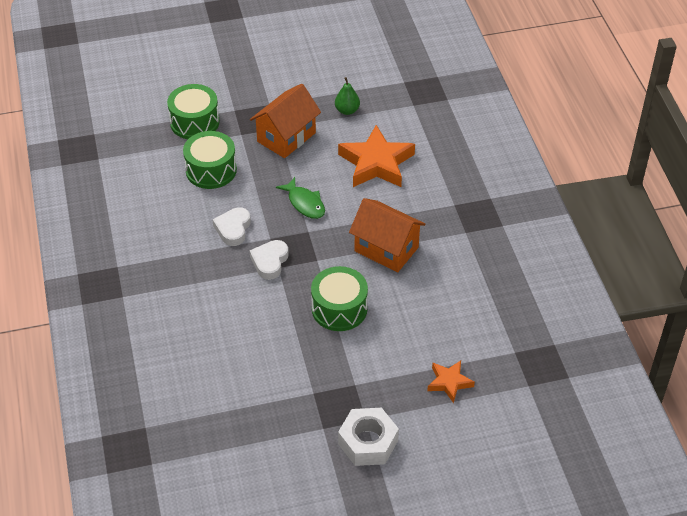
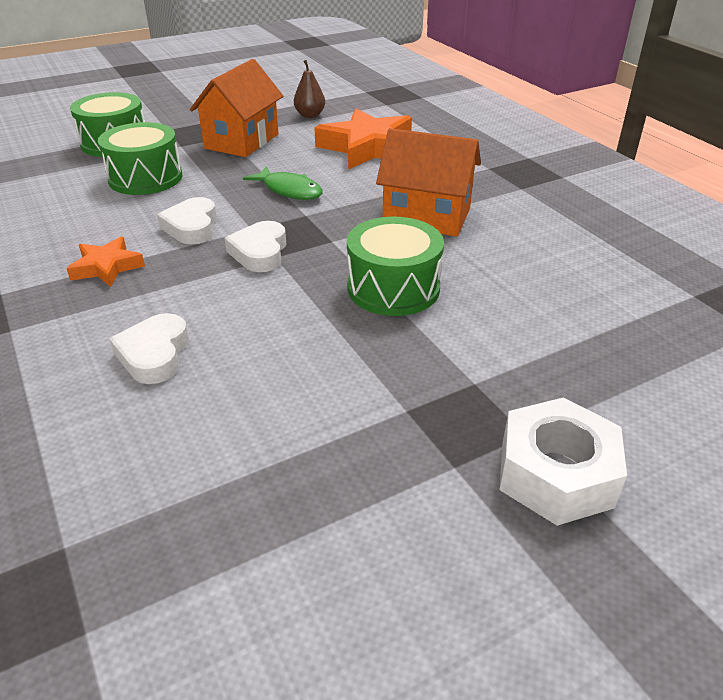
camera: 15 degrees left, 10 degrees down
(196, 330) = (154, 354): none -> white heart
(347, 110) = (310, 115): green pear -> brown pear
(449, 382) = (630, 351): orange star -> orange star (107, 267)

• • • •

TASK BRIEF:
Word for word and without any pictures, return all of the lines above.

ANSWER BOX:
camera: 15 degrees left, 10 degrees down
(196, 330) = (154, 354): none -> white heart
(347, 110) = (310, 115): green pear -> brown pear
(449, 382) = (630, 351): orange star -> orange star (107, 267)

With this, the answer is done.